Data below:
· · · · · · ·

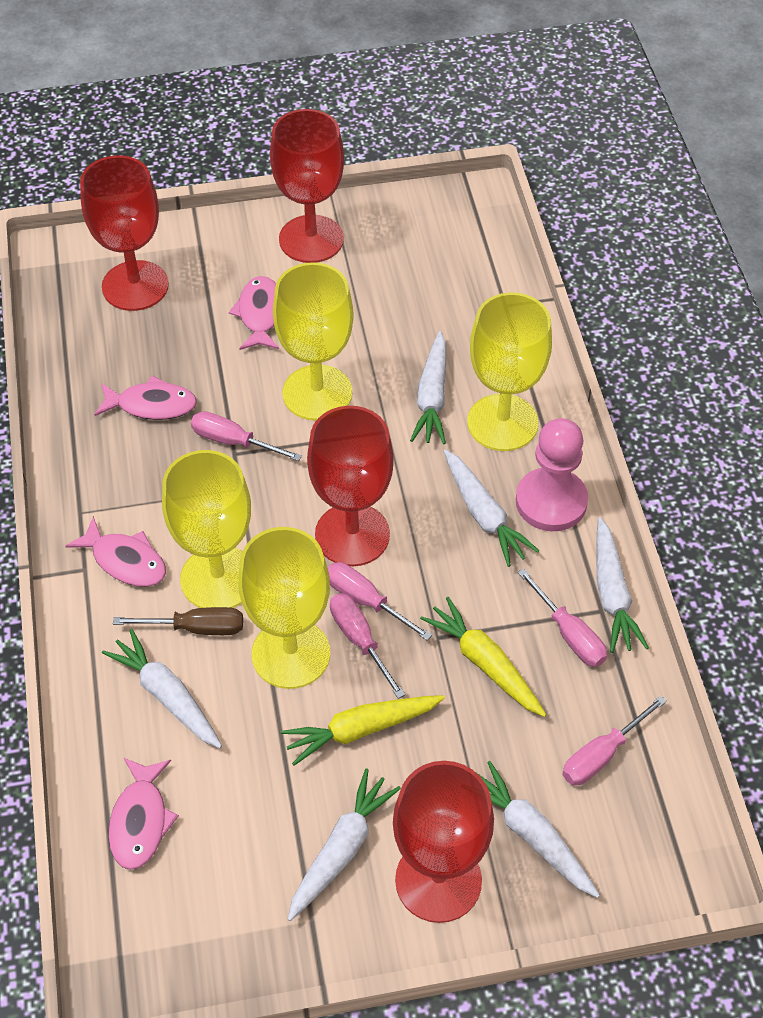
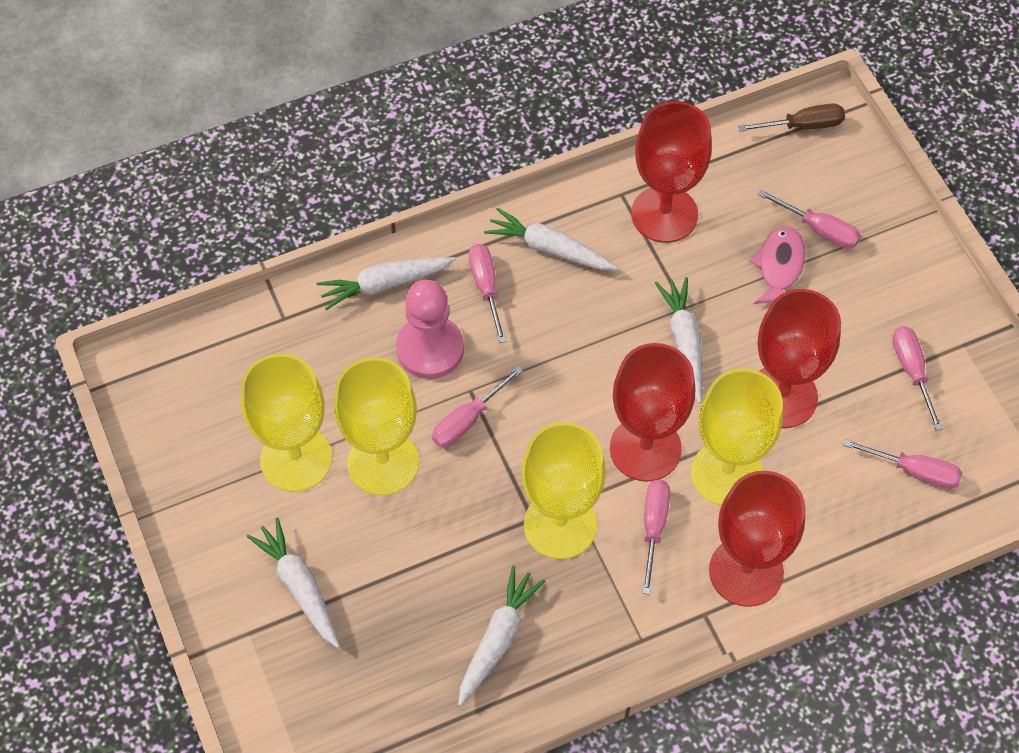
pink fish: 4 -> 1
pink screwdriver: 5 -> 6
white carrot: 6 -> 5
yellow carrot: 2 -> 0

· · · · · · ·

Take the whole listing above and copy it exactly. Pictures do not go into the copy.

pink fish: 4 -> 1
pink screwdriver: 5 -> 6
white carrot: 6 -> 5
yellow carrot: 2 -> 0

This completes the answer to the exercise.